Start of Block
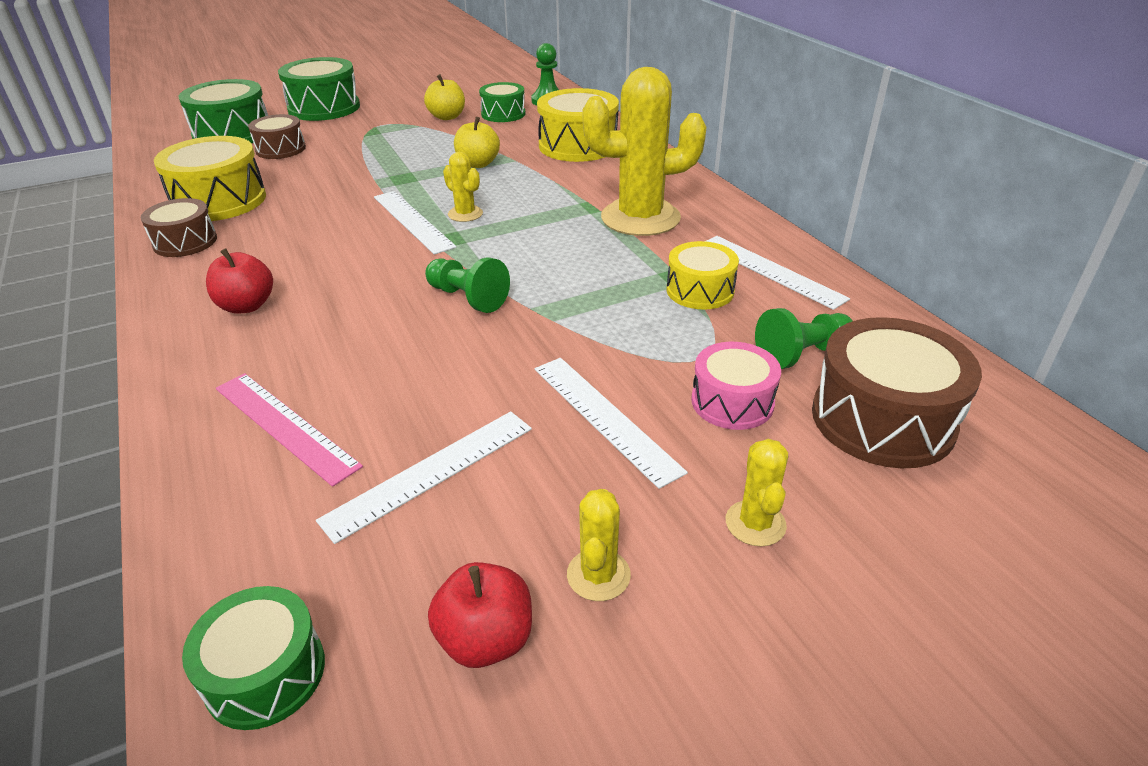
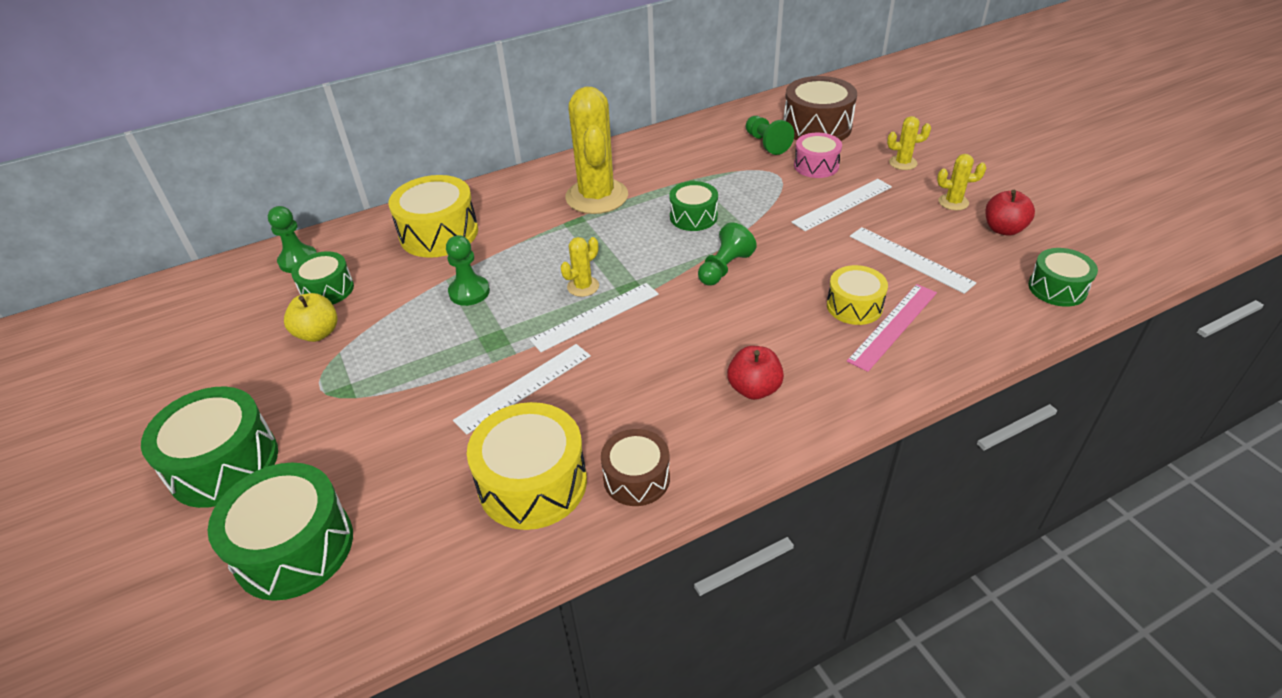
camera: 90 degrees left, 5 degrees up
brown drum [248,114,306,159] -> none
yellow apple [454,117,500,168] -> green pawn [446,235,490,306]
yellow drum [667,241,739,310] -> yellow drum moved to [827,265,888,325]
white ruler [706,236,850,310] -> white ruler moved to [453,344,591,435]
none -> green drum [669,181,718,231]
End of Block
_WHAT THE EXERCISE ASKS_
Print exactly the lines that run from the line containing "brown drum [248,114,306,159] -> none" to the end of the data, both ends included.

_RESPONSE_
brown drum [248,114,306,159] -> none
yellow apple [454,117,500,168] -> green pawn [446,235,490,306]
yellow drum [667,241,739,310] -> yellow drum moved to [827,265,888,325]
white ruler [706,236,850,310] -> white ruler moved to [453,344,591,435]
none -> green drum [669,181,718,231]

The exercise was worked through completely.